• Task to complete: A partial copy is required: transcribe exactly the lines from the one containing "building: none -> [61,245,127,295]" through the last line below, without any pictures.
★ ★ ★ ★ ★
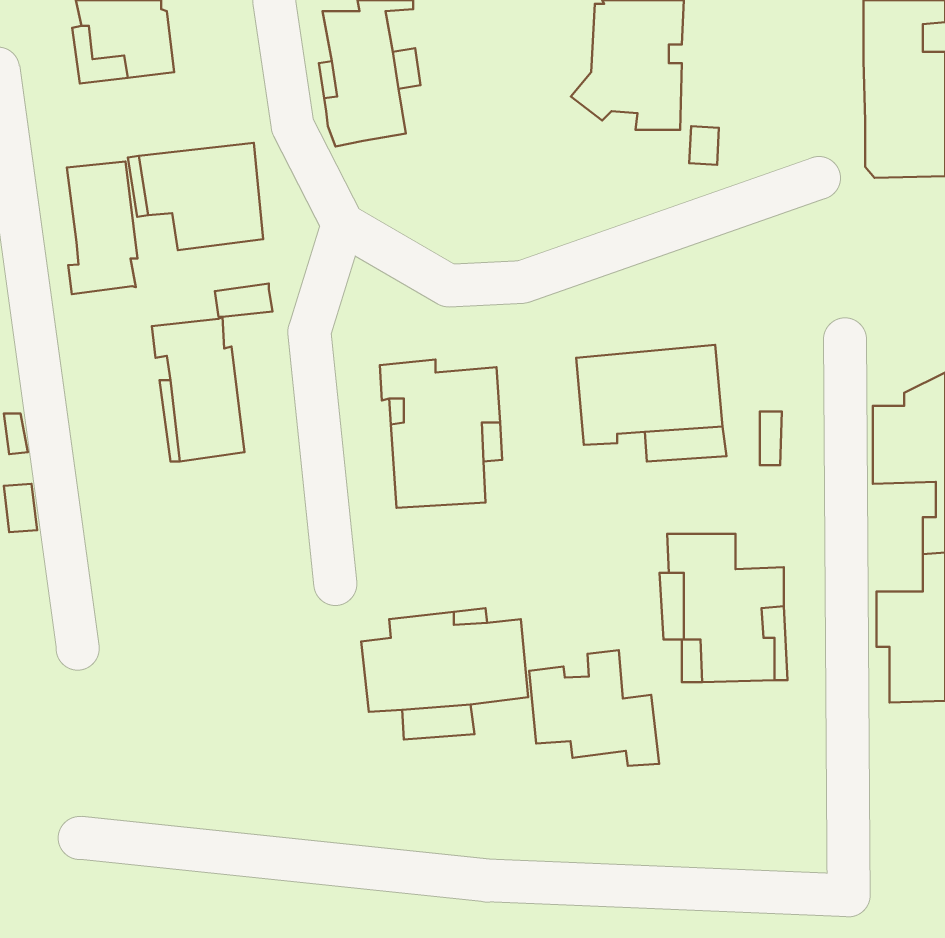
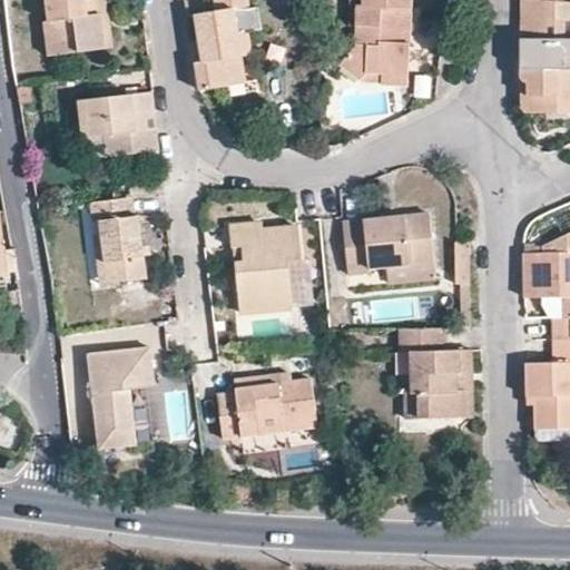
building: [67,162,137,294] -> none
building: none -> [88,345,154,446]
building: [529,650,659,766] -> none

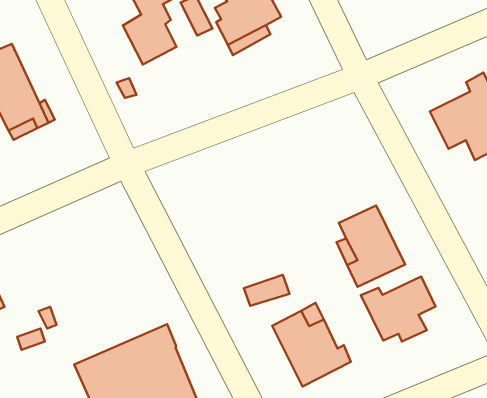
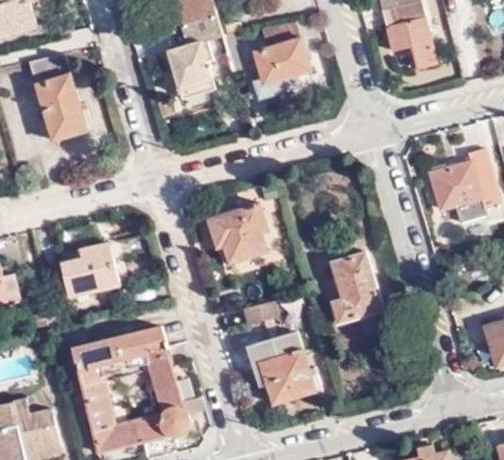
building: none -> [207,203,268,264]
building: none -> [61,245,127,295]
building: [361,277,435,341] -> none

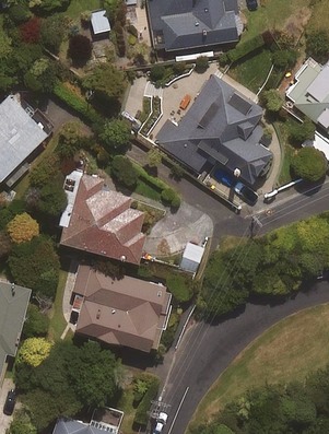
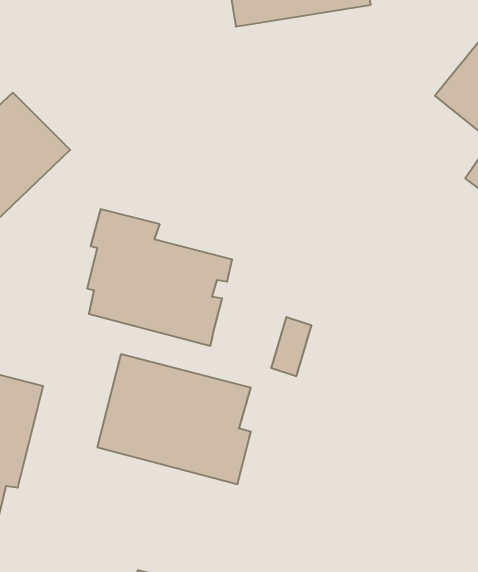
building: [152,77,271,180] -> none

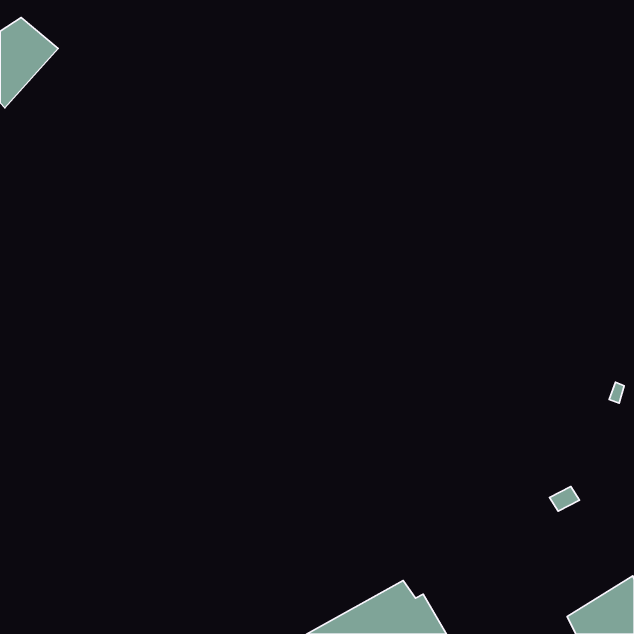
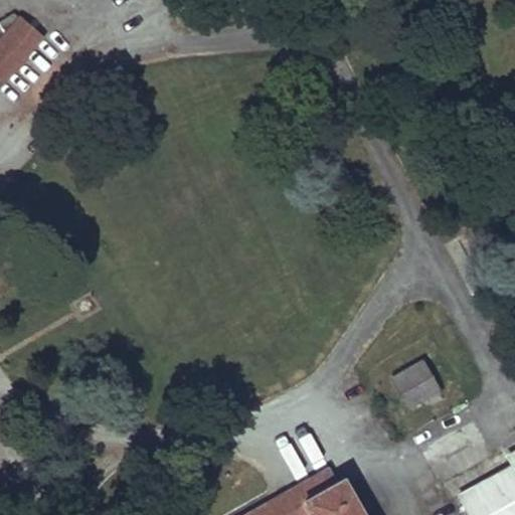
building: none -> [387,361,442,412]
★ ★ ★ ★ ★
• Task response:
building: none -> [61,245,127,295]
building: [361,277,435,341] -> none

building: [152,77,271,180] -> none

building: none -> [387,361,442,412]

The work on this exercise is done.